::: DATA SHOWN :::
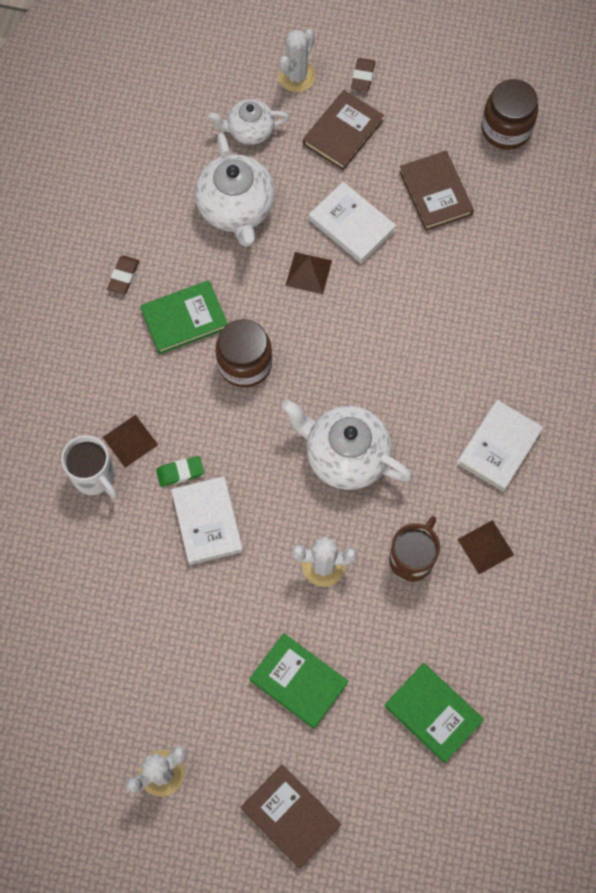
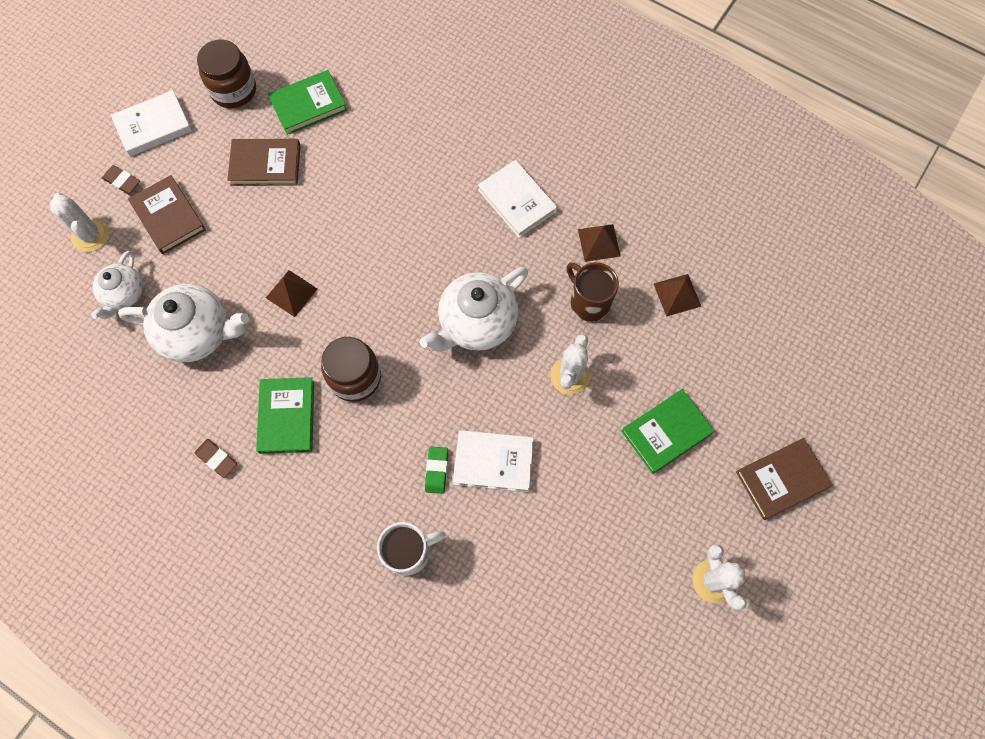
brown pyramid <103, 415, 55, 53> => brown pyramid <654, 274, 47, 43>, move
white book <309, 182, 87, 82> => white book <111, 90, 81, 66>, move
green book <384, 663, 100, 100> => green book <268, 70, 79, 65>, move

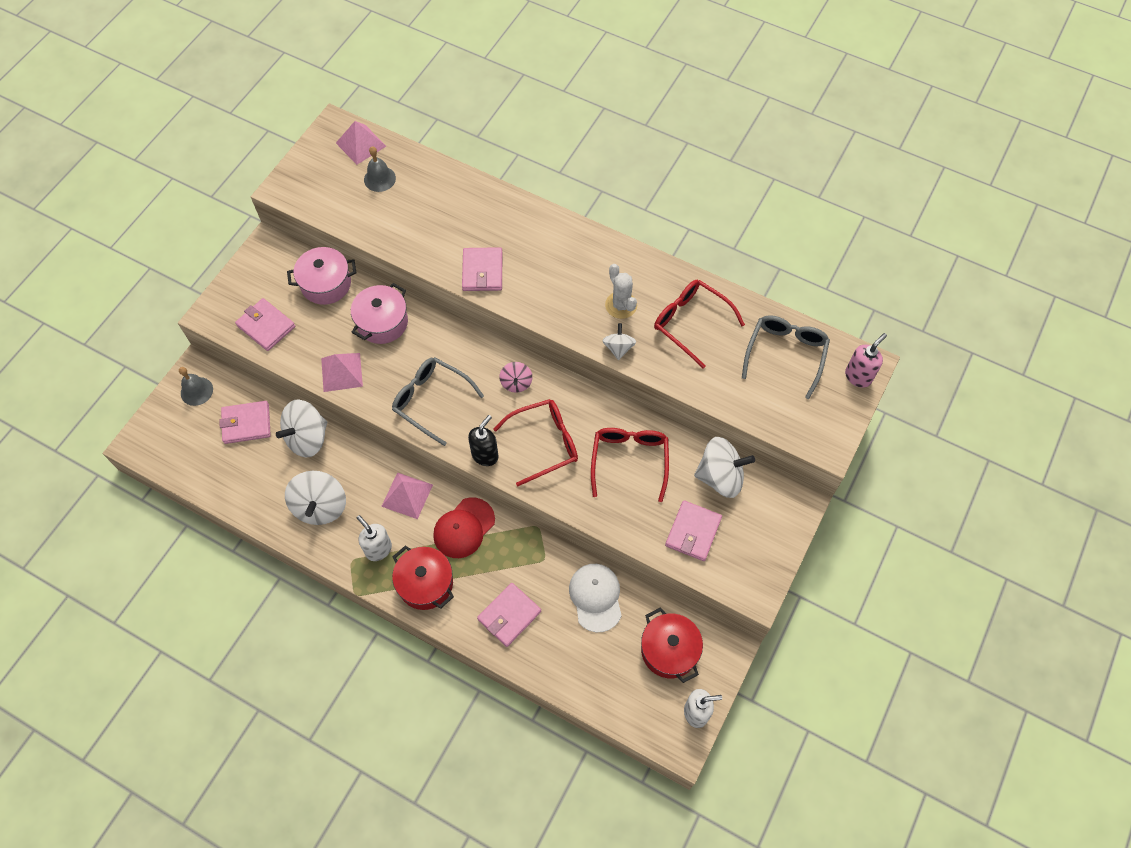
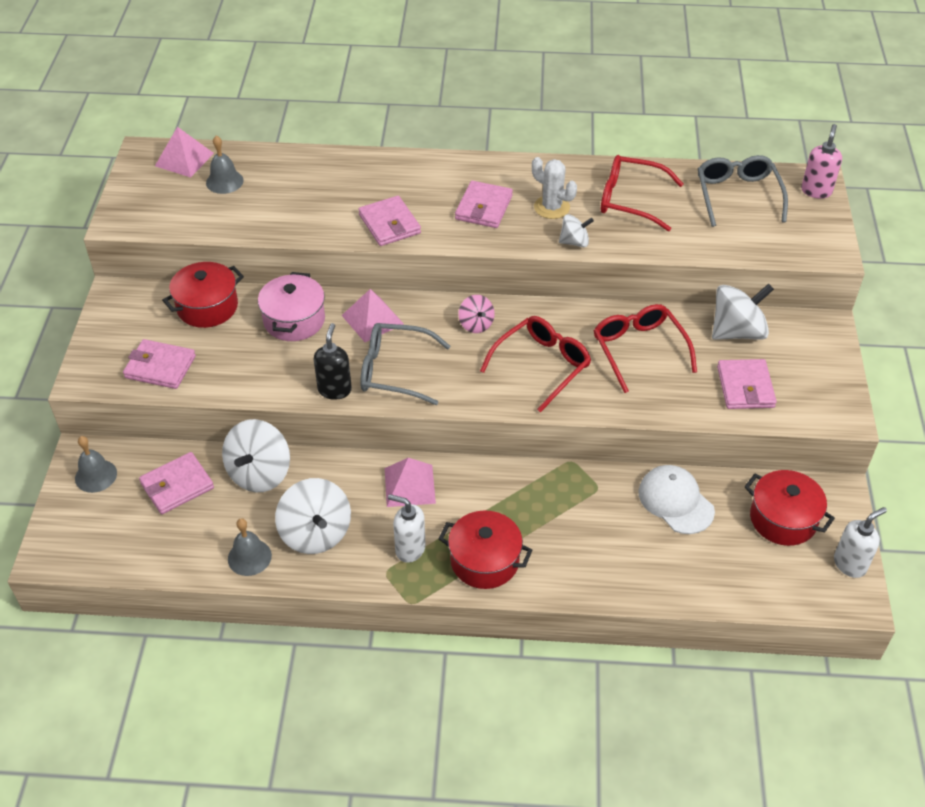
pink pot <287, 247, 69, 58> => red pot <162, 262, 82, 66>
pink pyramid <321, 353, 42, 39> => pink pyramid <342, 289, 62, 53>, move
red cap <433, 498, 62, 60> => nothing
black soap dispenser <468, 415, 30, 51> => black soap dispenser <314, 323, 38, 77>, move
pink wallet <477, 583, 64, 64> => pink wallet <455, 181, 58, 47>, move
white spinning top <602, 323, 34, 37> => white spinning top <559, 214, 35, 33>, 105 degrees clockwise
nothing => grey bell <228, 518, 44, 58>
:::
Quote exactly the lines from the one that contains "green book <384, 663, 100, 100>" through the end of the listing above, both ends included, leaving out the pictures.

green book <384, 663, 100, 100> => green book <268, 70, 79, 65>, move

pink pot <287, 247, 69, 58> => red pot <162, 262, 82, 66>
pink pyramid <321, 353, 42, 39> => pink pyramid <342, 289, 62, 53>, move
red cap <433, 498, 62, 60> => nothing
black soap dispenser <468, 415, 30, 51> => black soap dispenser <314, 323, 38, 77>, move
pink wallet <477, 583, 64, 64> => pink wallet <455, 181, 58, 47>, move
white spinning top <602, 323, 34, 37> => white spinning top <559, 214, 35, 33>, 105 degrees clockwise
nothing => grey bell <228, 518, 44, 58>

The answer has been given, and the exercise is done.